TASK TO COMPLETE ::
When you give the entries again, keep every word as it stands and drop the pictures.

LISTED RECORDS ::
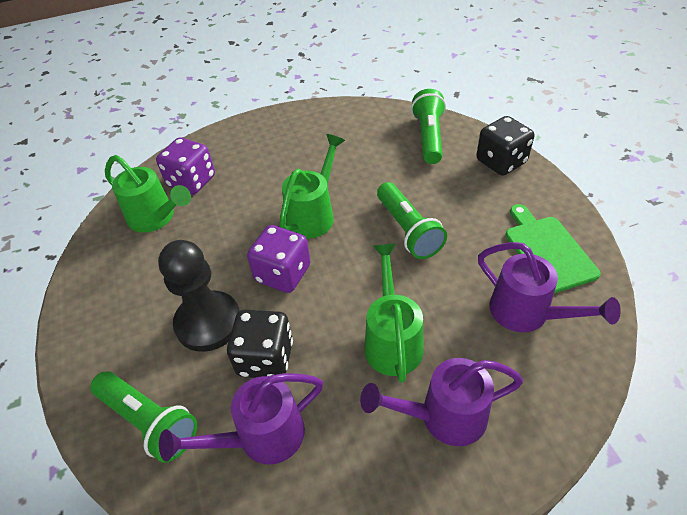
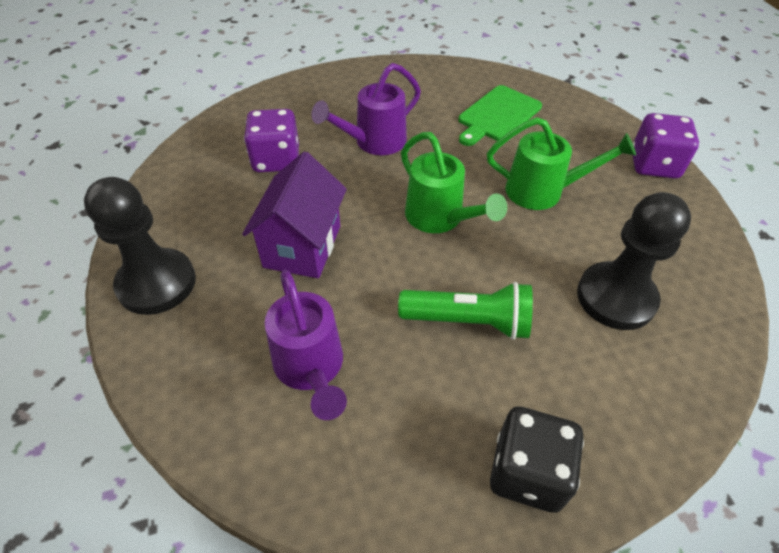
black dice: 2 -> 1
black pawn: 1 -> 2
green flashlight: 3 -> 1
green watering can: 3 -> 2
purple house: 0 -> 1
purple watering can: 3 -> 2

WRITTEN SOLUTION ::
black dice: 2 -> 1
black pawn: 1 -> 2
green flashlight: 3 -> 1
green watering can: 3 -> 2
purple house: 0 -> 1
purple watering can: 3 -> 2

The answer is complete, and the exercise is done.